PROBLEM TO WORK ON:
Start at the line below containing "camera: 20 degrees right, 10 degrees down" and stop at the line containing "(450, 217) = (693, 395): orange". Repeat every line of that stretch exactly, and nothing outside it.

(Before-and-after object listings)
^^^^^^^^^^^^^^^^

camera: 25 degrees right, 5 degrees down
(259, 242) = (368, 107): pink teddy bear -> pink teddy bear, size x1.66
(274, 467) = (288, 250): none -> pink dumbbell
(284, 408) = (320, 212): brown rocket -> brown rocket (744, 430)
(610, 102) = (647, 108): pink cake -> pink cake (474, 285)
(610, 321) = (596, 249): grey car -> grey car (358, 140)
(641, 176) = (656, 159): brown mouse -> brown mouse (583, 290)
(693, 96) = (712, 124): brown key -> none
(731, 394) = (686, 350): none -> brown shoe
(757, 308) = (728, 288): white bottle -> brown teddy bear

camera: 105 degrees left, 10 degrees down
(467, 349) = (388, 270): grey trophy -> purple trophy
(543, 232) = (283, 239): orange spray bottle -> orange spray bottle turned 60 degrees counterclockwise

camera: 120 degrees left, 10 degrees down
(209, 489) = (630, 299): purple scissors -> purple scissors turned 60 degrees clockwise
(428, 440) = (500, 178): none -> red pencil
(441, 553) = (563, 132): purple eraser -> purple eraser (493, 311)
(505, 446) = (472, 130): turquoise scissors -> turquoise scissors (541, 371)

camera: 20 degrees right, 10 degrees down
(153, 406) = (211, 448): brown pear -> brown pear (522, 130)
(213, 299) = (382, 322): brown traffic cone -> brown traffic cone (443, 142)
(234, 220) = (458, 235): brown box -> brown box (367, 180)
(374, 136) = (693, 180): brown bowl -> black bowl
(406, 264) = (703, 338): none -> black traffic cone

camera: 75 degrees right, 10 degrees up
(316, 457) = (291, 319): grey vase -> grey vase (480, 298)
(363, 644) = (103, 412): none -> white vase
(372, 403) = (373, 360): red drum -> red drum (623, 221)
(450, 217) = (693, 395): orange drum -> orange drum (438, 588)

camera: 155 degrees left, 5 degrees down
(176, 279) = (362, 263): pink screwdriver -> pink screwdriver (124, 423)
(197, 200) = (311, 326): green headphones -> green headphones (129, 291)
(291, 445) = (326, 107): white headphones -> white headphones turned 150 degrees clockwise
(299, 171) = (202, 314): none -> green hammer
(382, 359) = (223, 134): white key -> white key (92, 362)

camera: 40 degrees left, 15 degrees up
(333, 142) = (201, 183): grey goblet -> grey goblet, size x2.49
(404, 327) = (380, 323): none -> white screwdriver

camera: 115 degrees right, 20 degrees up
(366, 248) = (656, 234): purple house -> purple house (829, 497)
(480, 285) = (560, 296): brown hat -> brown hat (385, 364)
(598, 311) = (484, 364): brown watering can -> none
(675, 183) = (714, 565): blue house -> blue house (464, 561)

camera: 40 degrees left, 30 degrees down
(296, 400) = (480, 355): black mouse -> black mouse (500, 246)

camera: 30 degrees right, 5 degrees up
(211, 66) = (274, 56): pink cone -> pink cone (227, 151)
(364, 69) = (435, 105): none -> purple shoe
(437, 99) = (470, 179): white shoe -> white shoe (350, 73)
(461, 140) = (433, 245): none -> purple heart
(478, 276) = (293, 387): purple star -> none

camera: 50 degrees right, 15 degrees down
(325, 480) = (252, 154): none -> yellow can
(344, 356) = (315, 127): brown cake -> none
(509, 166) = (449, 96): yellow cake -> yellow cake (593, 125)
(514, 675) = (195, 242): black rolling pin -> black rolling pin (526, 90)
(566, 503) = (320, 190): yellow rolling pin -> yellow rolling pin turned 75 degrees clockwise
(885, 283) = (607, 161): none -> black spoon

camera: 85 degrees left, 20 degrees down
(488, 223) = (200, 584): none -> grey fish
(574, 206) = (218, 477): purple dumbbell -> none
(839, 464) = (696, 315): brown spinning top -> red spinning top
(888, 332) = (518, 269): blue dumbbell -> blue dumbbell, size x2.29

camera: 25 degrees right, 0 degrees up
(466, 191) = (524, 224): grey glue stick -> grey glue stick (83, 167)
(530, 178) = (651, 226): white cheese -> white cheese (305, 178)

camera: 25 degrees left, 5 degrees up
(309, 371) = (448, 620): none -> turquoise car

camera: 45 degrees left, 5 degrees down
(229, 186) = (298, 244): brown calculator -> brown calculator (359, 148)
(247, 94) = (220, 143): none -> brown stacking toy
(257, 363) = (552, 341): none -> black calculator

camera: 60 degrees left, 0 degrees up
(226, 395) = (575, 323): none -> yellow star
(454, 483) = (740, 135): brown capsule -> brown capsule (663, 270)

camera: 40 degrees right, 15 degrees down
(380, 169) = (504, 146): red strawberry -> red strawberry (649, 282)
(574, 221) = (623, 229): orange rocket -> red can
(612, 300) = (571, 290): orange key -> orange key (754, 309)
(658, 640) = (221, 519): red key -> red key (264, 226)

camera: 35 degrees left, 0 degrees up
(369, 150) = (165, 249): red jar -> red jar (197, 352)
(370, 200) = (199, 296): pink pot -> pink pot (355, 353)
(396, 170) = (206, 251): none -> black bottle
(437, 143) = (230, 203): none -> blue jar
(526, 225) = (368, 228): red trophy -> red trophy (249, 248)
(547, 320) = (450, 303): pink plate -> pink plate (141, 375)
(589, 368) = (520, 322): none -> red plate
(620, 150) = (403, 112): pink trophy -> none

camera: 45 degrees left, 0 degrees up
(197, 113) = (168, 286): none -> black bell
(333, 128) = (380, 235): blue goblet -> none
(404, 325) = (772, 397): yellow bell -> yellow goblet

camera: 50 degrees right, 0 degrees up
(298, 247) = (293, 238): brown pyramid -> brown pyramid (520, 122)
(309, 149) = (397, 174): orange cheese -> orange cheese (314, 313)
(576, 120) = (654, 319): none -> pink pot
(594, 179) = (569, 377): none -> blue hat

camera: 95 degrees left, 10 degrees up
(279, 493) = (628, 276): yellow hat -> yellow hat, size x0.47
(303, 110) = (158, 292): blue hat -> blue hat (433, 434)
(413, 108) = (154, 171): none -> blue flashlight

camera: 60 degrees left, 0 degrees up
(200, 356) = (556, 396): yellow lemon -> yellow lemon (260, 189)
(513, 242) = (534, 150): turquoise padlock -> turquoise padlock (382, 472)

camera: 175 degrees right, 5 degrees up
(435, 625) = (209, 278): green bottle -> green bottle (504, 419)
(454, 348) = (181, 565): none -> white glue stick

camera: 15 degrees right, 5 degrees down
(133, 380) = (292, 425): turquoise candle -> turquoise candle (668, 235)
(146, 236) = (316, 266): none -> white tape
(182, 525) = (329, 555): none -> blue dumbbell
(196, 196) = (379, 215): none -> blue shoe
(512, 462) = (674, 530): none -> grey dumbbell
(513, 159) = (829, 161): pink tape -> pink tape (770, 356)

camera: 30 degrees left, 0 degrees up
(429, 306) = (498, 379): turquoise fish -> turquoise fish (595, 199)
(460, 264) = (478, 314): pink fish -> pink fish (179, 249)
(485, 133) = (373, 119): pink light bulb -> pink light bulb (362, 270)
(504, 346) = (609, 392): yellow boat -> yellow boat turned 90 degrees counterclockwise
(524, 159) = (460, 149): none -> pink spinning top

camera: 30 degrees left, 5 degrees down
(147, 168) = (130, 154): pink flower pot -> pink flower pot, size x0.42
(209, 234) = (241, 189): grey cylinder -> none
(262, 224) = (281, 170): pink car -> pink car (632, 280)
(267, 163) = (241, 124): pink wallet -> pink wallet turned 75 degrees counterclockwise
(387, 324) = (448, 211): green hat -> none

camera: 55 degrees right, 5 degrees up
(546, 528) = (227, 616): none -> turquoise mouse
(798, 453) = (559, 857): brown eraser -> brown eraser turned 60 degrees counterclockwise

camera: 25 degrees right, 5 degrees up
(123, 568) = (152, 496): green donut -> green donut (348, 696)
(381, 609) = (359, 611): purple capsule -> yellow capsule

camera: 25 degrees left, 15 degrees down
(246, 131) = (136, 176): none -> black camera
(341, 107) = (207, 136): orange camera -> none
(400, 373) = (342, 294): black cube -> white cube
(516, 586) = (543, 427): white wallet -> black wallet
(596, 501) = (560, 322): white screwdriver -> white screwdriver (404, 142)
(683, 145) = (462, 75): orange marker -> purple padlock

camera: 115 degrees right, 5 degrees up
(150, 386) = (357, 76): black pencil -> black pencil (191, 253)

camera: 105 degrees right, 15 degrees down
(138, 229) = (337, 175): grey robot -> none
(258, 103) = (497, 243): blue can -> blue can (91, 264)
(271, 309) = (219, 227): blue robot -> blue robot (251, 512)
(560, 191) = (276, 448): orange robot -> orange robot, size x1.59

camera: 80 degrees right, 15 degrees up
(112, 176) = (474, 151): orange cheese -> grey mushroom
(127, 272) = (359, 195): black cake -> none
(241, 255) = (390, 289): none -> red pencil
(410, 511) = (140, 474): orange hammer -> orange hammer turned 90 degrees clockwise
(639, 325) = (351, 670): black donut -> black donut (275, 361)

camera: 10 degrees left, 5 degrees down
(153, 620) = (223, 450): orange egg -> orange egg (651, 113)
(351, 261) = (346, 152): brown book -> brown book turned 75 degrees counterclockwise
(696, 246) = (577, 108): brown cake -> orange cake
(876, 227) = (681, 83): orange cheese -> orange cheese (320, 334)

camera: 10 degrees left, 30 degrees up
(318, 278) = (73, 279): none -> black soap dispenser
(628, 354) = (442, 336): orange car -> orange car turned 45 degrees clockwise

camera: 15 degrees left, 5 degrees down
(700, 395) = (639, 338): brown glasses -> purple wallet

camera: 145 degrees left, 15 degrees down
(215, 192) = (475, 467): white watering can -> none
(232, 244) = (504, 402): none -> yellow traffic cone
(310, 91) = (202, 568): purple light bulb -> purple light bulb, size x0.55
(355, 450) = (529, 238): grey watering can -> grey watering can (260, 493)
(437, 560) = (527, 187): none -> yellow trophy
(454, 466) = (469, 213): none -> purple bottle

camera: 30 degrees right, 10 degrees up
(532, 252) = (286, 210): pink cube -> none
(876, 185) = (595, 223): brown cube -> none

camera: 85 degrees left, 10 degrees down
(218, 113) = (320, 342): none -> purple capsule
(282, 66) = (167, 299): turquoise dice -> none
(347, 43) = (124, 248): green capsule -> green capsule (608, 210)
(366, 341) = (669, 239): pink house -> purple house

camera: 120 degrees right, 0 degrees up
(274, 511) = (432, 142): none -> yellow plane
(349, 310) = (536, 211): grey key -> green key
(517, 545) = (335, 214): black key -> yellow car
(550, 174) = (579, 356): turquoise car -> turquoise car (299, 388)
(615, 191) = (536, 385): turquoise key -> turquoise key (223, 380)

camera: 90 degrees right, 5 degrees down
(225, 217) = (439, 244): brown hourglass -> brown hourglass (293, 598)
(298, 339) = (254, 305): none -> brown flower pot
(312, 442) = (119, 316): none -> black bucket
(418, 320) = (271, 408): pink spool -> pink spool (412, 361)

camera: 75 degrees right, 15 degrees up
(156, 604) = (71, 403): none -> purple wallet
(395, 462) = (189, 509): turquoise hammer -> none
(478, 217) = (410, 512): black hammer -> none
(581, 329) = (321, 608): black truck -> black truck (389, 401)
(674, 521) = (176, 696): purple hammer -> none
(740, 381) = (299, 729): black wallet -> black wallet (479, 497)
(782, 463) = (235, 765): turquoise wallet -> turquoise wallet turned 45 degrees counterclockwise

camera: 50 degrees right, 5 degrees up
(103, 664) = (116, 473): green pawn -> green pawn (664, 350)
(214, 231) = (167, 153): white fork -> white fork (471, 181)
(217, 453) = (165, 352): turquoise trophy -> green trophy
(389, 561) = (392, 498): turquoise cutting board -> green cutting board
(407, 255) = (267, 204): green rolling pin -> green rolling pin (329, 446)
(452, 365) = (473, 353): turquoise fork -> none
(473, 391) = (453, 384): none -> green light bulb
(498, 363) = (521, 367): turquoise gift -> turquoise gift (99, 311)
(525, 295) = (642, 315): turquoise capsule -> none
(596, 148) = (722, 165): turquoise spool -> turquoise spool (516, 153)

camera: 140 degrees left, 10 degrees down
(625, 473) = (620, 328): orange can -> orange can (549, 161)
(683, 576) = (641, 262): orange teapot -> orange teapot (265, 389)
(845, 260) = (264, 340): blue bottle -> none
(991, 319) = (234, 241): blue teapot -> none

^^^^^^^^^^^^^^^^

REPLY:
camera: 20 degrees right, 10 degrees down
(153, 406) = (211, 448): brown pear -> brown pear (522, 130)
(213, 299) = (382, 322): brown traffic cone -> brown traffic cone (443, 142)
(234, 220) = (458, 235): brown box -> brown box (367, 180)
(374, 136) = (693, 180): brown bowl -> black bowl
(406, 264) = (703, 338): none -> black traffic cone

camera: 75 degrees right, 10 degrees up
(316, 457) = (291, 319): grey vase -> grey vase (480, 298)
(363, 644) = (103, 412): none -> white vase
(372, 403) = (373, 360): red drum -> red drum (623, 221)
(450, 217) = (693, 395): orange drum -> orange drum (438, 588)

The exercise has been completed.